▶ [What needs to be done]:
Copy every entry below verbatim, except for images.

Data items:
· · ·
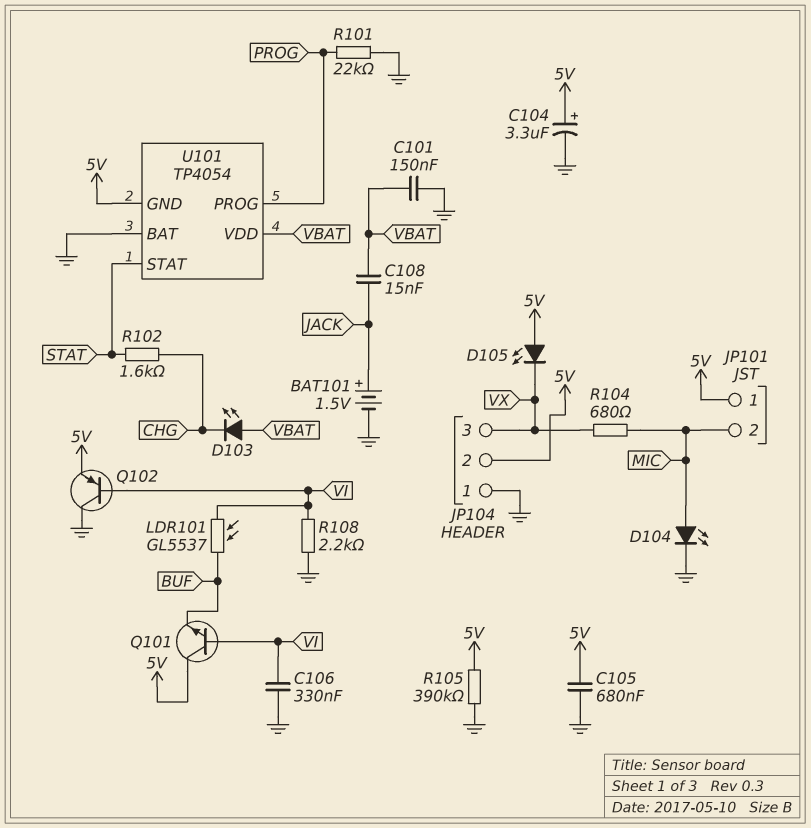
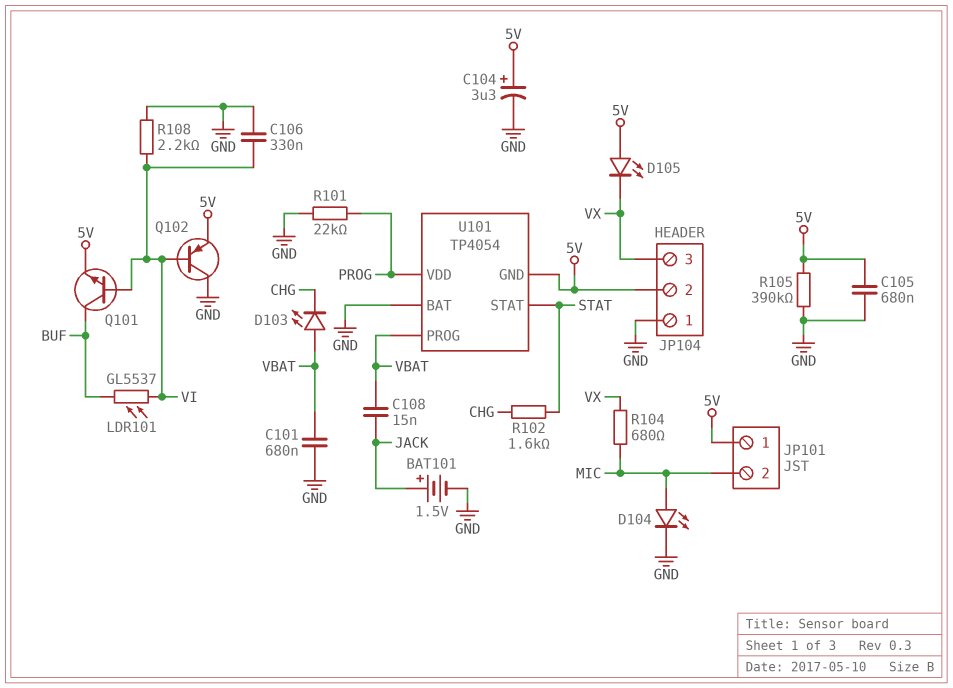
C101: 150nF (GND, VBAT) -> 680nF (GND, VBAT)
Q101: NPN (B VI, C 5V, E BUF) -> NPN (B VI, C BUF, E 5V)
U101 pin PROG: PROG -> VBAT
U101 pin VDD: VBAT -> PROG

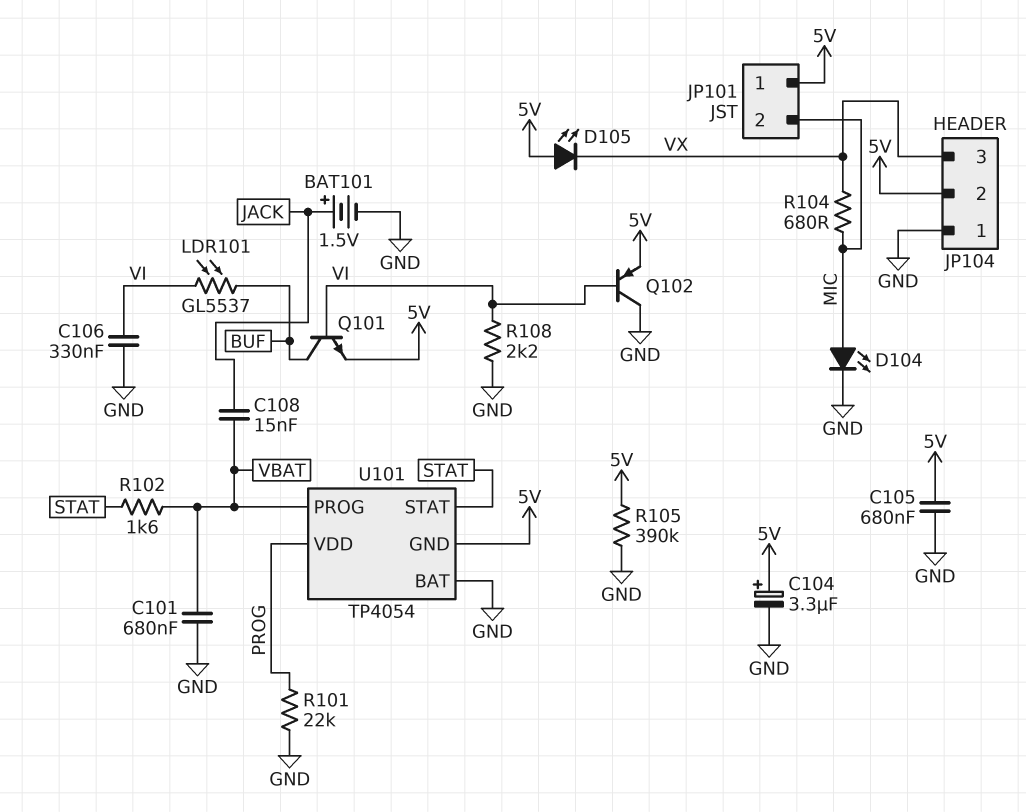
D103: LED (A VBAT, K CHG) -> none
R102: 1.6k (CHG, STAT) -> 1.6k (STAT, VBAT)

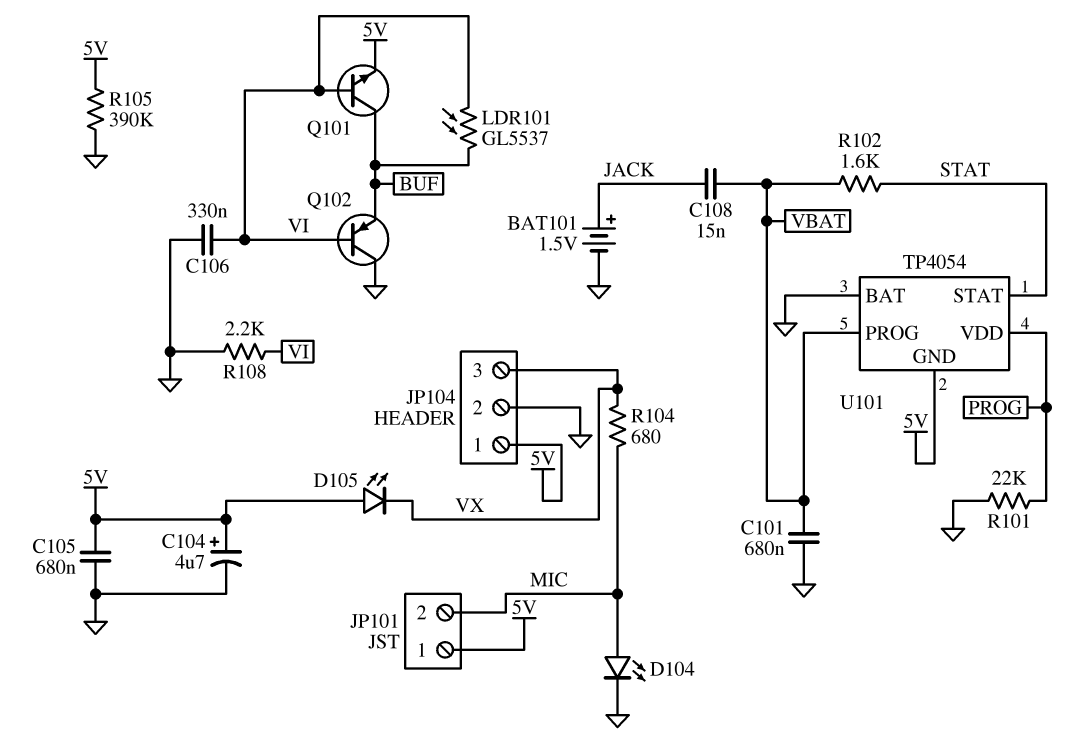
C104: 3.3uF (plus 5V, minus GND) -> 4.7uF (plus 5V, minus GND)
JP104 pin 1: GND -> 5V
JP104 pin 2: 5V -> GND
Q102: PNP (B VI, C GND, E 5V) -> PNP (B VI, C GND, E BUF)

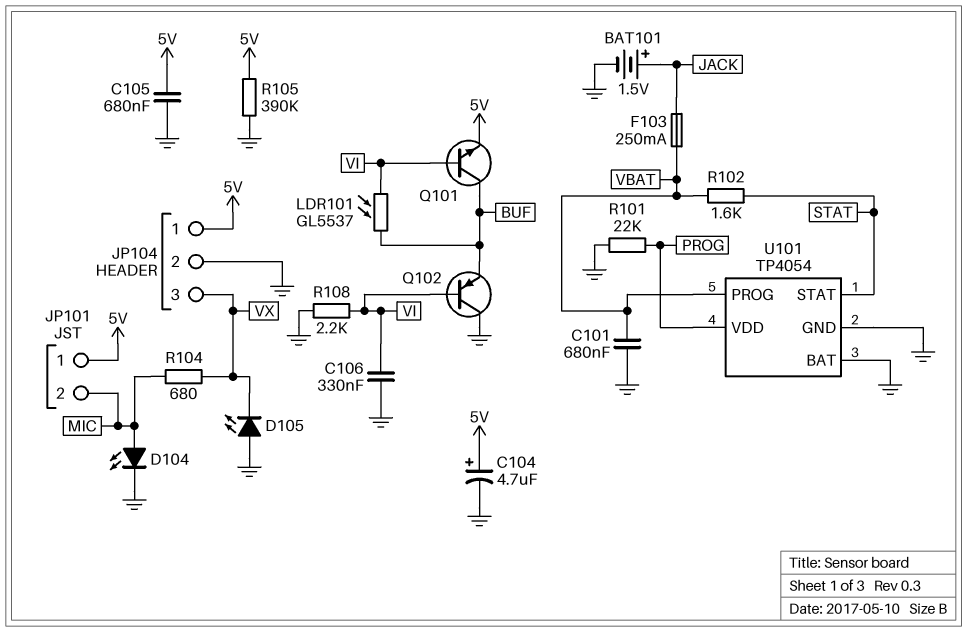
C108: 15nF (JACK, VBAT) -> none
D105: LED (A 5V, K VX) -> LED (A GND, K VX)
F103: none -> 250mA (JACK, VBAT)
U101 pin GND: 5V -> GND

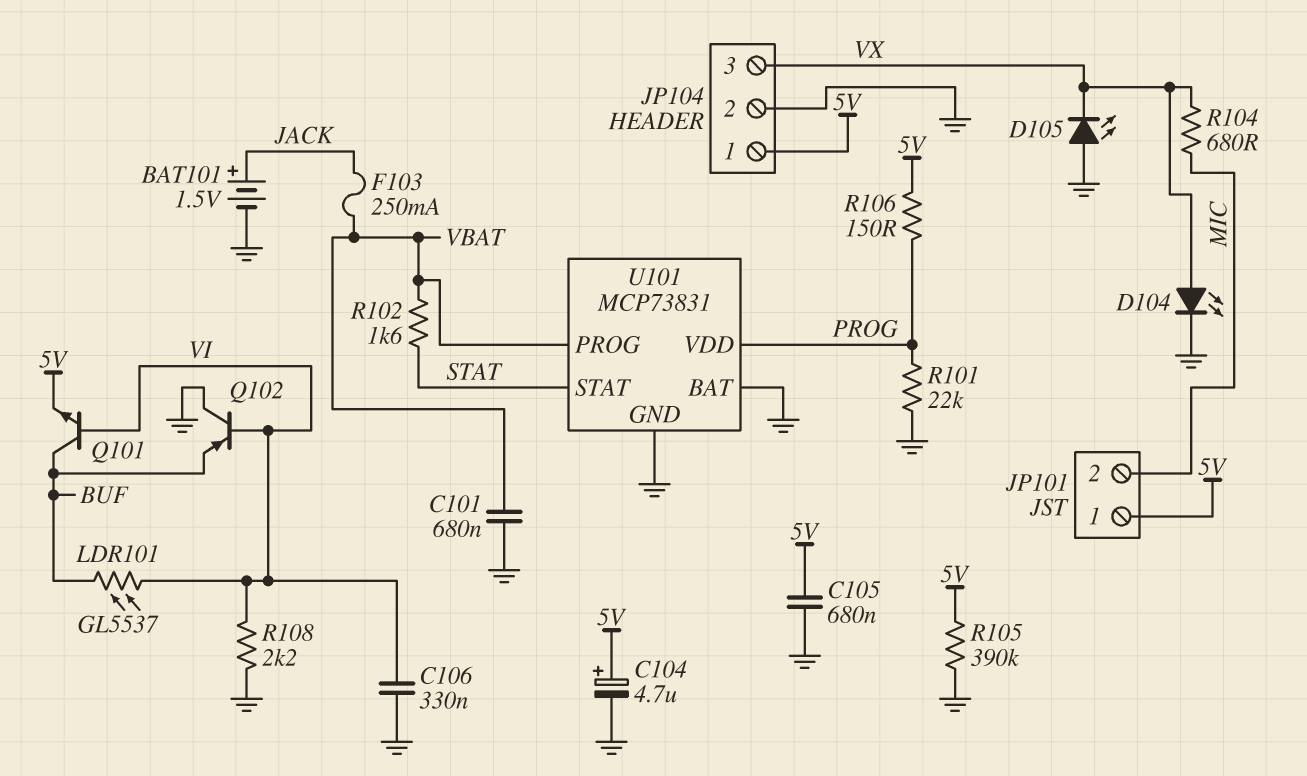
D104: LED (A MIC, K GND) -> LED (A VX, K GND)
R106: none -> 150 (5V, PROG)
U101: TP4054 -> MCP73831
· · ·
▶ [Expected answer]:
C101: 150nF (GND, VBAT) -> 680nF (GND, VBAT)
Q101: NPN (B VI, C 5V, E BUF) -> NPN (B VI, C BUF, E 5V)
U101 pin PROG: PROG -> VBAT
U101 pin VDD: VBAT -> PROG

D103: LED (A VBAT, K CHG) -> none
R102: 1.6k (CHG, STAT) -> 1.6k (STAT, VBAT)

C104: 3.3uF (plus 5V, minus GND) -> 4.7uF (plus 5V, minus GND)
JP104 pin 1: GND -> 5V
JP104 pin 2: 5V -> GND
Q102: PNP (B VI, C GND, E 5V) -> PNP (B VI, C GND, E BUF)

C108: 15nF (JACK, VBAT) -> none
D105: LED (A 5V, K VX) -> LED (A GND, K VX)
F103: none -> 250mA (JACK, VBAT)
U101 pin GND: 5V -> GND

D104: LED (A MIC, K GND) -> LED (A VX, K GND)
R106: none -> 150 (5V, PROG)
U101: TP4054 -> MCP73831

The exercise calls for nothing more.